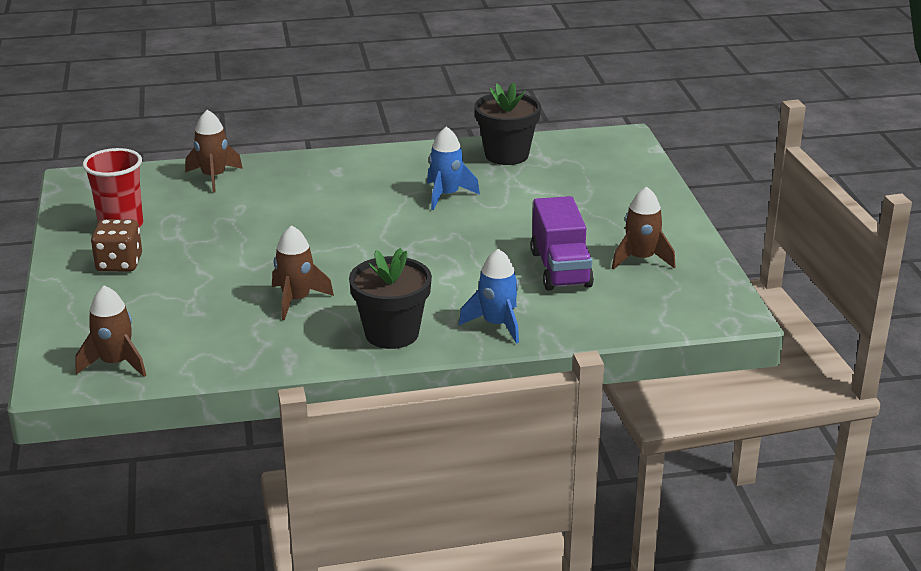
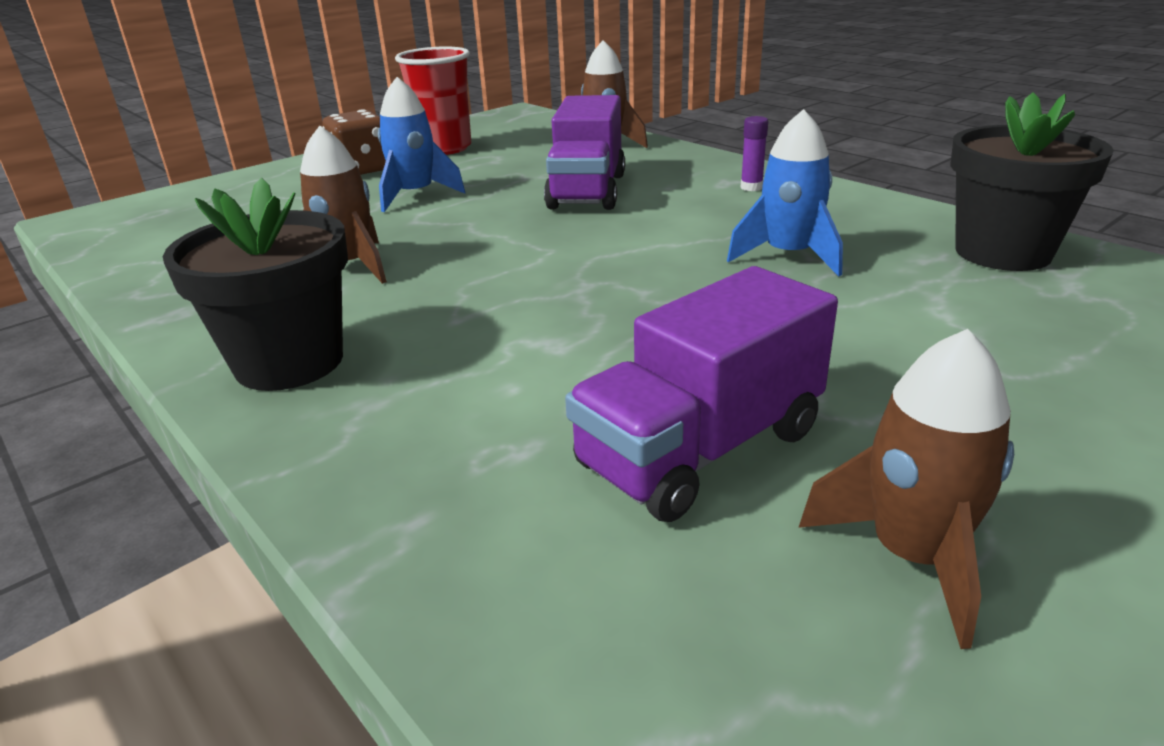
camera: 60 degrees right, 0 degrees up
(115, 363) = (127, 231): brown rocket -> none
(288, 209) = (587, 191): none -> purple truck
(355, 168) = (751, 187): none -> purple glue stick
(497, 324) = (391, 455): blue rocket -> blue rocket (415, 195)

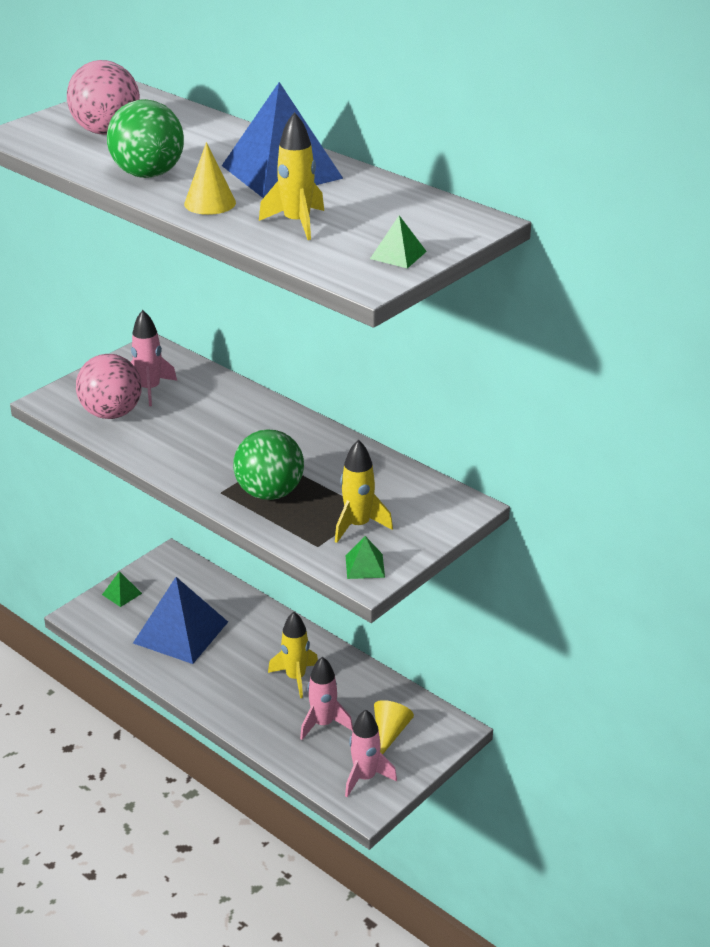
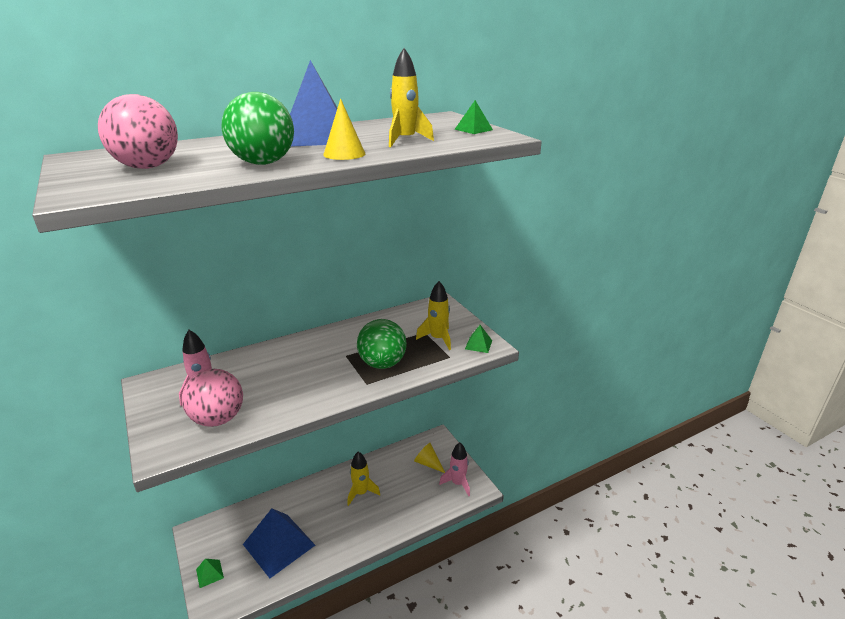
camera: 70 degrees left, 5 degrees down
(323, 724) = (407, 490): pink rocket -> none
+===+
## The task
When you retype the records, keep every word exactly as written and exclude the pictures.

## Response box
camera: 60 degrees right, 0 degrees up
(115, 363) = (127, 231): brown rocket -> none
(288, 209) = (587, 191): none -> purple truck
(355, 168) = (751, 187): none -> purple glue stick
(497, 324) = (391, 455): blue rocket -> blue rocket (415, 195)

camera: 70 degrees left, 5 degrees down
(323, 724) = (407, 490): pink rocket -> none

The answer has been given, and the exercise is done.